Activity:
Take the entries that follow and return exactly the lines from the one holding "D1: schottky (A GND, K N005) -> none" through the one holding "C3: 4700uF (plus", both included. Nothing else is needed.

Given entries:
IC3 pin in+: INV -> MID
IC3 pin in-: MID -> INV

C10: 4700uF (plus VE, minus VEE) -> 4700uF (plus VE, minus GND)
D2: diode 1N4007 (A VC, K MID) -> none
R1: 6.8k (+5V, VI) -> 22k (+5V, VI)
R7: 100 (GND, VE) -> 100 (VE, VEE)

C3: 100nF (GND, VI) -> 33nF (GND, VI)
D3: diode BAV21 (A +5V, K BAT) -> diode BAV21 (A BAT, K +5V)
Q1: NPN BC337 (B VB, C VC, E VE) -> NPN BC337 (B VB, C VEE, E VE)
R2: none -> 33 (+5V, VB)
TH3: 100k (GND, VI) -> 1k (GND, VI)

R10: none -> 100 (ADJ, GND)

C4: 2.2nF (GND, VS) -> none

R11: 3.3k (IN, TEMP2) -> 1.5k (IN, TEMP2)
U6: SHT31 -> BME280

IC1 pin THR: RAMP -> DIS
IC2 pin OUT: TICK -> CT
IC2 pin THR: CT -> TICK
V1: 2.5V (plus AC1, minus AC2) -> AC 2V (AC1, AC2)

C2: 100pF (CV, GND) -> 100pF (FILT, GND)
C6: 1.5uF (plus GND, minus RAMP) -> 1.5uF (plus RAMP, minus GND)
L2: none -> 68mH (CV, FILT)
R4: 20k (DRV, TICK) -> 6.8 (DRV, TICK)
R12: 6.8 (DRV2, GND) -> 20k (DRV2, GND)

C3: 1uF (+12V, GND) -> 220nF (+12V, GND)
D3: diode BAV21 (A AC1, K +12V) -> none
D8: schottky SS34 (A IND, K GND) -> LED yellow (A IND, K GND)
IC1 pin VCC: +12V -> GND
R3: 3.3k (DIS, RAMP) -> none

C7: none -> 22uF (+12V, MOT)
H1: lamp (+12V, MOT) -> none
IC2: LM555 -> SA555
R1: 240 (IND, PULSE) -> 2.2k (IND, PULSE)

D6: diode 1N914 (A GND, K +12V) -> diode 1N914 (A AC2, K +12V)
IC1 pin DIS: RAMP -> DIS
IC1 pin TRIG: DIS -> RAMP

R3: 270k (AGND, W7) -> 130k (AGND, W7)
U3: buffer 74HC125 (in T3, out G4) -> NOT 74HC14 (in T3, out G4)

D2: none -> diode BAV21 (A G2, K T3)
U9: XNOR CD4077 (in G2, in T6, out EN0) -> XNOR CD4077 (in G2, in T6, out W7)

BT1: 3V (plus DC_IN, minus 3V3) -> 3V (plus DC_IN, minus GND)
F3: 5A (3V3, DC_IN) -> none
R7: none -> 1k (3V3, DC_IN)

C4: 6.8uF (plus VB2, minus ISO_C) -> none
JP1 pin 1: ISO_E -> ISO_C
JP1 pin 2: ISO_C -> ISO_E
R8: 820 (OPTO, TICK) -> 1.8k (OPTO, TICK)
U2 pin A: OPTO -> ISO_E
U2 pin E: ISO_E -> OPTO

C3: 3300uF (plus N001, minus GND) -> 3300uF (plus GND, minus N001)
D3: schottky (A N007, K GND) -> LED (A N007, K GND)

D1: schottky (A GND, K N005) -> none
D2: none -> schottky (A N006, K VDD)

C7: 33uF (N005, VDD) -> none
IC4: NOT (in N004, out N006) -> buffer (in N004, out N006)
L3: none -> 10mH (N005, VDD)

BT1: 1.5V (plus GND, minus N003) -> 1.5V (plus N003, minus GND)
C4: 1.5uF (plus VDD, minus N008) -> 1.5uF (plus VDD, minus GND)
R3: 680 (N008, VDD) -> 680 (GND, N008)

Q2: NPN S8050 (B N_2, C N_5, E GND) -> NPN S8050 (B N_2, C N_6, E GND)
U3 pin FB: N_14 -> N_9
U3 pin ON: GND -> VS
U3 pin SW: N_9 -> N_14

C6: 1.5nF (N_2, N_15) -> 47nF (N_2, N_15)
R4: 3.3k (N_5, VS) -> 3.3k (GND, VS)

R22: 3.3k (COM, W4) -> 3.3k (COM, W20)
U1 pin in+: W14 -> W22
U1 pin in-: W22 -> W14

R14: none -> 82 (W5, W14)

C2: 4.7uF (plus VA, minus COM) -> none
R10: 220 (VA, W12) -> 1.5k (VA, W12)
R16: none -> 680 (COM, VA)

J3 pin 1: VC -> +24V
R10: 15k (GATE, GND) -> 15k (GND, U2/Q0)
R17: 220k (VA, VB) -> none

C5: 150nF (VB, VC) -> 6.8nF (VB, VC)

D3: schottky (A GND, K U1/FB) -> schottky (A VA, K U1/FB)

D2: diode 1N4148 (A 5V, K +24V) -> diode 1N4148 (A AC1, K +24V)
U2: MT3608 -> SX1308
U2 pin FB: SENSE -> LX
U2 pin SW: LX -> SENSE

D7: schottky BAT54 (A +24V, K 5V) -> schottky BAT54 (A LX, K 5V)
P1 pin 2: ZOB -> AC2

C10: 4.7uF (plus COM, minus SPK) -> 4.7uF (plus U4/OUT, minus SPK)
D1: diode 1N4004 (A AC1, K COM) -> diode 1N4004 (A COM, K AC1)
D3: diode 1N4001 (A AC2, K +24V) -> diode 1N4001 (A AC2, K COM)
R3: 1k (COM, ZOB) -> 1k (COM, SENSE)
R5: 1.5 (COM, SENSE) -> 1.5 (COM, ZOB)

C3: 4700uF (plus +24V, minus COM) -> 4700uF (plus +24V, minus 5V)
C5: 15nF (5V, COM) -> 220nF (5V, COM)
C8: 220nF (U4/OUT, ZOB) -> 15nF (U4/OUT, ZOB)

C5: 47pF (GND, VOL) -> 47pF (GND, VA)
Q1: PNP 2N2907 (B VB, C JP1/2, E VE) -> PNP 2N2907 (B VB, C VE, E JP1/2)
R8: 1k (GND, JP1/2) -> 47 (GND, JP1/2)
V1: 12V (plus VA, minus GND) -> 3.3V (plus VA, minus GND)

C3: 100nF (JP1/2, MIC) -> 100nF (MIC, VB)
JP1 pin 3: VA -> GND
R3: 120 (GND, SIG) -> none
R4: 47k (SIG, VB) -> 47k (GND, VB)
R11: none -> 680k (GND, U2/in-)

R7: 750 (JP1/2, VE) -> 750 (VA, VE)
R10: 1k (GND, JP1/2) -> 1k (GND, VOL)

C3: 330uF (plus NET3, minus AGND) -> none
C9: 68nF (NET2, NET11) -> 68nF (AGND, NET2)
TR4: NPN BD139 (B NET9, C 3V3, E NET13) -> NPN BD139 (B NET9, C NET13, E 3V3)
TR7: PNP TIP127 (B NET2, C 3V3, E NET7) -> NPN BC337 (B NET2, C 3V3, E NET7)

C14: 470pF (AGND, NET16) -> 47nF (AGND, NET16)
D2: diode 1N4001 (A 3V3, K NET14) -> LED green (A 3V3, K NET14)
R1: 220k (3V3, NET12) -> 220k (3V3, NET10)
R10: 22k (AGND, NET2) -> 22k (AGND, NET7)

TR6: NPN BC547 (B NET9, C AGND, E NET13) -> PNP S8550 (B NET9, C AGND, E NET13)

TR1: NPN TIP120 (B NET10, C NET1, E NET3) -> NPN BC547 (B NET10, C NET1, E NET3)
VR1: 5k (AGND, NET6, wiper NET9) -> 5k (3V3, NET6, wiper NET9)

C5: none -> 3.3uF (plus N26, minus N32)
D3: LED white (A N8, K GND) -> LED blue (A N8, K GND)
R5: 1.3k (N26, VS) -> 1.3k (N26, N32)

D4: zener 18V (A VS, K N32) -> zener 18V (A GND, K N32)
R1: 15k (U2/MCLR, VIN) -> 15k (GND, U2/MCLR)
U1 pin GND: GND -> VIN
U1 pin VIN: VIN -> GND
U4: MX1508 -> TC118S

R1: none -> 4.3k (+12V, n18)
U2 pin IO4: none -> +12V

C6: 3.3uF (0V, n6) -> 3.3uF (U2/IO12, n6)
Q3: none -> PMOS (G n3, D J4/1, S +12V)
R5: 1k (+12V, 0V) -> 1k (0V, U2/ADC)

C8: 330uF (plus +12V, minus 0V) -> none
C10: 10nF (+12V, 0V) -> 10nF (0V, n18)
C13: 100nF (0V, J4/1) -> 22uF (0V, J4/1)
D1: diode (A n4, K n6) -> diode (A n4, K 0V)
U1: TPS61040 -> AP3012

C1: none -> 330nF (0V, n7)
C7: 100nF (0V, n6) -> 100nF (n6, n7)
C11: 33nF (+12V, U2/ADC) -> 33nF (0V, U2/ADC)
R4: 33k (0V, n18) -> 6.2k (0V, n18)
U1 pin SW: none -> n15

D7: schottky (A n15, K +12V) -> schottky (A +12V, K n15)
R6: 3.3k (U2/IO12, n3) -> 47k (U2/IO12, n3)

Your response:
D1: schottky (A GND, K N005) -> none
D2: none -> schottky (A N006, K VDD)

C7: 33uF (N005, VDD) -> none
IC4: NOT (in N004, out N006) -> buffer (in N004, out N006)
L3: none -> 10mH (N005, VDD)

BT1: 1.5V (plus GND, minus N003) -> 1.5V (plus N003, minus GND)
C4: 1.5uF (plus VDD, minus N008) -> 1.5uF (plus VDD, minus GND)
R3: 680 (N008, VDD) -> 680 (GND, N008)

Q2: NPN S8050 (B N_2, C N_5, E GND) -> NPN S8050 (B N_2, C N_6, E GND)
U3 pin FB: N_14 -> N_9
U3 pin ON: GND -> VS
U3 pin SW: N_9 -> N_14

C6: 1.5nF (N_2, N_15) -> 47nF (N_2, N_15)
R4: 3.3k (N_5, VS) -> 3.3k (GND, VS)

R22: 3.3k (COM, W4) -> 3.3k (COM, W20)
U1 pin in+: W14 -> W22
U1 pin in-: W22 -> W14

R14: none -> 82 (W5, W14)

C2: 4.7uF (plus VA, minus COM) -> none
R10: 220 (VA, W12) -> 1.5k (VA, W12)
R16: none -> 680 (COM, VA)

J3 pin 1: VC -> +24V
R10: 15k (GATE, GND) -> 15k (GND, U2/Q0)
R17: 220k (VA, VB) -> none

C5: 150nF (VB, VC) -> 6.8nF (VB, VC)

D3: schottky (A GND, K U1/FB) -> schottky (A VA, K U1/FB)

D2: diode 1N4148 (A 5V, K +24V) -> diode 1N4148 (A AC1, K +24V)
U2: MT3608 -> SX1308
U2 pin FB: SENSE -> LX
U2 pin SW: LX -> SENSE

D7: schottky BAT54 (A +24V, K 5V) -> schottky BAT54 (A LX, K 5V)
P1 pin 2: ZOB -> AC2

C10: 4.7uF (plus COM, minus SPK) -> 4.7uF (plus U4/OUT, minus SPK)
D1: diode 1N4004 (A AC1, K COM) -> diode 1N4004 (A COM, K AC1)
D3: diode 1N4001 (A AC2, K +24V) -> diode 1N4001 (A AC2, K COM)
R3: 1k (COM, ZOB) -> 1k (COM, SENSE)
R5: 1.5 (COM, SENSE) -> 1.5 (COM, ZOB)

C3: 4700uF (plus +24V, minus COM) -> 4700uF (plus +24V, minus 5V)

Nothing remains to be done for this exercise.